[[ GIVEN RECORDS open ]]
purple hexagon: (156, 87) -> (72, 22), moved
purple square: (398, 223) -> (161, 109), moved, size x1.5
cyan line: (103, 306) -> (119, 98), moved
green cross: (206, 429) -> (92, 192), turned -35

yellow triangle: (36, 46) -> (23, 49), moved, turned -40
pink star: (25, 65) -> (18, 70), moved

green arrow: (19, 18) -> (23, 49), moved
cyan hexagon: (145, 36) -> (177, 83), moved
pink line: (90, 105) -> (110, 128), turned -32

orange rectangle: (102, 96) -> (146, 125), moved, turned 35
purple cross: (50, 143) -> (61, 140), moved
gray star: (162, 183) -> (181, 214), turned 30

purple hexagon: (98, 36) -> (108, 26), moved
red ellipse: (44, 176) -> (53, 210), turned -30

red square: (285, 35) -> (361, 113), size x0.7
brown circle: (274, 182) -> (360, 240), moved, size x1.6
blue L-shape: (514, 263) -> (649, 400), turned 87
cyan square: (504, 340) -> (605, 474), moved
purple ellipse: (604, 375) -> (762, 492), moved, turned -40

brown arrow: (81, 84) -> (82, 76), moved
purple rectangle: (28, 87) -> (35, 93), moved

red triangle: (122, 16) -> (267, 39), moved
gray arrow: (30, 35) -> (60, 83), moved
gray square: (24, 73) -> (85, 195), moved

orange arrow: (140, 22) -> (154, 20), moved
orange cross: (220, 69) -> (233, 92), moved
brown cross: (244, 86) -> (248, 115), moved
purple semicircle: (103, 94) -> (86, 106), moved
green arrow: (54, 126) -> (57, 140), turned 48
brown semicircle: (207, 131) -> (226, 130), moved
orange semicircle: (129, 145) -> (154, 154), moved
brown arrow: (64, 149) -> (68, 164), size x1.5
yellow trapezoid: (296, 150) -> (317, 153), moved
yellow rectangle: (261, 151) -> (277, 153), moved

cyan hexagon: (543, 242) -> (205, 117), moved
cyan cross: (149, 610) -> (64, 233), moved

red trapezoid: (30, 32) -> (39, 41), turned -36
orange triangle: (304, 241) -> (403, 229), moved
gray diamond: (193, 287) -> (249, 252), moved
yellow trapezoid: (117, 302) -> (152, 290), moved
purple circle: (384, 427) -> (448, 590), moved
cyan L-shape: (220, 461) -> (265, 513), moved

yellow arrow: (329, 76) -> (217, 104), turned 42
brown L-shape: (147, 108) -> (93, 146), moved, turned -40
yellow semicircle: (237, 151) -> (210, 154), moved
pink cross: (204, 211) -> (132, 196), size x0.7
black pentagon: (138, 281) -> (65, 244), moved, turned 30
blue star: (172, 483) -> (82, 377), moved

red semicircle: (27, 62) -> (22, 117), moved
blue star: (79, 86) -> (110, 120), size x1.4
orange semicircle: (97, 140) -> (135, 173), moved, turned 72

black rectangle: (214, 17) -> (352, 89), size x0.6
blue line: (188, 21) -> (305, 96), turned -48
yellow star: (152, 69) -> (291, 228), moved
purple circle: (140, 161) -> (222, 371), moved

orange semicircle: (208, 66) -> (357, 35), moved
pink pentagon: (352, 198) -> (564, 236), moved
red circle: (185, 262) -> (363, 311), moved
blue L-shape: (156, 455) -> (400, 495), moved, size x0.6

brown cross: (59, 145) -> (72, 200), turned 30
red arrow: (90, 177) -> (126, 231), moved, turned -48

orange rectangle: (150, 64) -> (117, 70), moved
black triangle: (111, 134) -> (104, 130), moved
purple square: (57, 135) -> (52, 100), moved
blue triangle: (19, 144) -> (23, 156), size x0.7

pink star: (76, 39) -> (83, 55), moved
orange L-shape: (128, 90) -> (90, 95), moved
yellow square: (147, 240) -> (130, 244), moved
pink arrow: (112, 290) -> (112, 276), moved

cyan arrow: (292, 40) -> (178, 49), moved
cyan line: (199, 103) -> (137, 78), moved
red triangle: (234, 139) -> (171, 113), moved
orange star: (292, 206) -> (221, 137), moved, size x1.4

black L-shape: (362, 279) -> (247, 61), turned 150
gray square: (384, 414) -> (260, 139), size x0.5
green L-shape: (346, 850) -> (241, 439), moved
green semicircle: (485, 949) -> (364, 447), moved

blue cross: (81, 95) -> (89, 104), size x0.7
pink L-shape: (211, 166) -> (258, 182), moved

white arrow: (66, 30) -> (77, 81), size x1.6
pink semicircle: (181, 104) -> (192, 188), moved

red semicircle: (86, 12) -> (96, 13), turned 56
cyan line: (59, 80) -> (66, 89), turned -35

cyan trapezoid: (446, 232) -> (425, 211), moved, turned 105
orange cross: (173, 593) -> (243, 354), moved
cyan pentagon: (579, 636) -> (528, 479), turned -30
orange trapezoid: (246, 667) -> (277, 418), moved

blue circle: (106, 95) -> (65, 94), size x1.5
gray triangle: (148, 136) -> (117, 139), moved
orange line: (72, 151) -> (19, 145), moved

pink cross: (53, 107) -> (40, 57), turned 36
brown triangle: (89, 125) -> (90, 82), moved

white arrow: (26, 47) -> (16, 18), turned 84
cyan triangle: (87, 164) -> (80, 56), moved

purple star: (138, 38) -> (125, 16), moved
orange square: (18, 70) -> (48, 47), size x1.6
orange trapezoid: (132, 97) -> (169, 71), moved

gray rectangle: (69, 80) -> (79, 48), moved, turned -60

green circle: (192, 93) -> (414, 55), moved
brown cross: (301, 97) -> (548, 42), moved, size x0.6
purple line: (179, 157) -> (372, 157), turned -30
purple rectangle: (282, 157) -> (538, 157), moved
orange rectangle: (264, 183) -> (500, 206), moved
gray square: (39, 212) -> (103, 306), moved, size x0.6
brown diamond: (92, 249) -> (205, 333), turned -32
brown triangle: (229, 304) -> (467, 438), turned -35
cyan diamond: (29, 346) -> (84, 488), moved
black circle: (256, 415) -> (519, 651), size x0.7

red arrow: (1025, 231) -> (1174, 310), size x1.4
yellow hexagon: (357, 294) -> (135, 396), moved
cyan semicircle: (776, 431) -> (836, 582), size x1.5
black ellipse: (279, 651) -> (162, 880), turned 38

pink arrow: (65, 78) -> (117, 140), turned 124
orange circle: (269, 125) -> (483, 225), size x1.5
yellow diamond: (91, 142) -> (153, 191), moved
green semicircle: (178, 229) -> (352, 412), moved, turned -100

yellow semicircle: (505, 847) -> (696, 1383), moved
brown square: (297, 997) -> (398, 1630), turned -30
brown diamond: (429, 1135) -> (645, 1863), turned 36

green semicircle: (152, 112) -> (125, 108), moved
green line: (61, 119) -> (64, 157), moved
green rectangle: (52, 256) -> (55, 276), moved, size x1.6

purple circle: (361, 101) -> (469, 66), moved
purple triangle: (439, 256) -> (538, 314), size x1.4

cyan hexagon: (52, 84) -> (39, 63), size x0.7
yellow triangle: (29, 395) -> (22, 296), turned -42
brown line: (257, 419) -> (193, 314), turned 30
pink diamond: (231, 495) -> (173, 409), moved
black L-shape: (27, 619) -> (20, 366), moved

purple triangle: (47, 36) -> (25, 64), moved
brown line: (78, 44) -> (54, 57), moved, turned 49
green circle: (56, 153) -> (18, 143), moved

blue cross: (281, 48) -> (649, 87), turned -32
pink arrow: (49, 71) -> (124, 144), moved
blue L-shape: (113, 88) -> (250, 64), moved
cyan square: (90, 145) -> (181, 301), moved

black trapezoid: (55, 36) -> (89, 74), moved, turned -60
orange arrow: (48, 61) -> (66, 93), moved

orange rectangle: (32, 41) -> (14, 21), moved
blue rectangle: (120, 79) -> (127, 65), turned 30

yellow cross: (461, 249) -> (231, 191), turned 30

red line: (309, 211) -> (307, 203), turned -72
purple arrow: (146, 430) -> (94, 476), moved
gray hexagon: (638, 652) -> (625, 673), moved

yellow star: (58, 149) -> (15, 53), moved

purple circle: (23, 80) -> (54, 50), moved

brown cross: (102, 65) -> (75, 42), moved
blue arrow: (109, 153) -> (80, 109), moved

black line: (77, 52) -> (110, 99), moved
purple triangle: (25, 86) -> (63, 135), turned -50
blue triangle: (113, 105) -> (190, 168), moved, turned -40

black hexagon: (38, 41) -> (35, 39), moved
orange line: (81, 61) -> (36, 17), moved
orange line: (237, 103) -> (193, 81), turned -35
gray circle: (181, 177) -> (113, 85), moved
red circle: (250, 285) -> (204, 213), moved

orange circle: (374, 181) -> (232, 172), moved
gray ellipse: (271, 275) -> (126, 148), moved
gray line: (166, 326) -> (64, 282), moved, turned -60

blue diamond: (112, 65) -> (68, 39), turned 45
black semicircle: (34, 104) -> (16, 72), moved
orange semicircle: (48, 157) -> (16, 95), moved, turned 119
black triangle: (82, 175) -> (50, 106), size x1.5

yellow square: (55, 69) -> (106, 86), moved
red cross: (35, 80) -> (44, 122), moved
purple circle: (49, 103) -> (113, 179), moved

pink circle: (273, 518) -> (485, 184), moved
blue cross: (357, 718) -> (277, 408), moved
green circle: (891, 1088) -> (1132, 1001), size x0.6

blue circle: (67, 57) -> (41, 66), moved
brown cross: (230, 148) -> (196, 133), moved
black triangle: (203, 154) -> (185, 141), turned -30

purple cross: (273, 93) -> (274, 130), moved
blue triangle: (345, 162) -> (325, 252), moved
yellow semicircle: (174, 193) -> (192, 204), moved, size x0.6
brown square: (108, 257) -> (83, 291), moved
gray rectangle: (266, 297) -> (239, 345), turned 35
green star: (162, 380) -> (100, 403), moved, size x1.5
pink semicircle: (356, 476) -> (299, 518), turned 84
[[ GIVEN RECORDS closed ]]
- [WORK TASK] Repeat, word for word, the lines above between the line holding "yellow semicircle: (237, 151)" and the line holding "pink semicircle: (181, 104)", inclusive; omit everything else.

- [RESPONSE TO THE TASK]
yellow semicircle: (237, 151) -> (210, 154), moved
pink cross: (204, 211) -> (132, 196), size x0.7
black pentagon: (138, 281) -> (65, 244), moved, turned 30
blue star: (172, 483) -> (82, 377), moved

red semicircle: (27, 62) -> (22, 117), moved
blue star: (79, 86) -> (110, 120), size x1.4
orange semicircle: (97, 140) -> (135, 173), moved, turned 72

black rectangle: (214, 17) -> (352, 89), size x0.6
blue line: (188, 21) -> (305, 96), turned -48
yellow star: (152, 69) -> (291, 228), moved
purple circle: (140, 161) -> (222, 371), moved

orange semicircle: (208, 66) -> (357, 35), moved
pink pentagon: (352, 198) -> (564, 236), moved
red circle: (185, 262) -> (363, 311), moved
blue L-shape: (156, 455) -> (400, 495), moved, size x0.6

brown cross: (59, 145) -> (72, 200), turned 30
red arrow: (90, 177) -> (126, 231), moved, turned -48

orange rectangle: (150, 64) -> (117, 70), moved
black triangle: (111, 134) -> (104, 130), moved
purple square: (57, 135) -> (52, 100), moved
blue triangle: (19, 144) -> (23, 156), size x0.7

pink star: (76, 39) -> (83, 55), moved
orange L-shape: (128, 90) -> (90, 95), moved
yellow square: (147, 240) -> (130, 244), moved
pink arrow: (112, 290) -> (112, 276), moved

cyan arrow: (292, 40) -> (178, 49), moved
cyan line: (199, 103) -> (137, 78), moved
red triangle: (234, 139) -> (171, 113), moved
orange star: (292, 206) -> (221, 137), moved, size x1.4

black L-shape: (362, 279) -> (247, 61), turned 150
gray square: (384, 414) -> (260, 139), size x0.5
green L-shape: (346, 850) -> (241, 439), moved
green semicircle: (485, 949) -> (364, 447), moved

blue cross: (81, 95) -> (89, 104), size x0.7
pink L-shape: (211, 166) -> (258, 182), moved

white arrow: (66, 30) -> (77, 81), size x1.6
pink semicircle: (181, 104) -> (192, 188), moved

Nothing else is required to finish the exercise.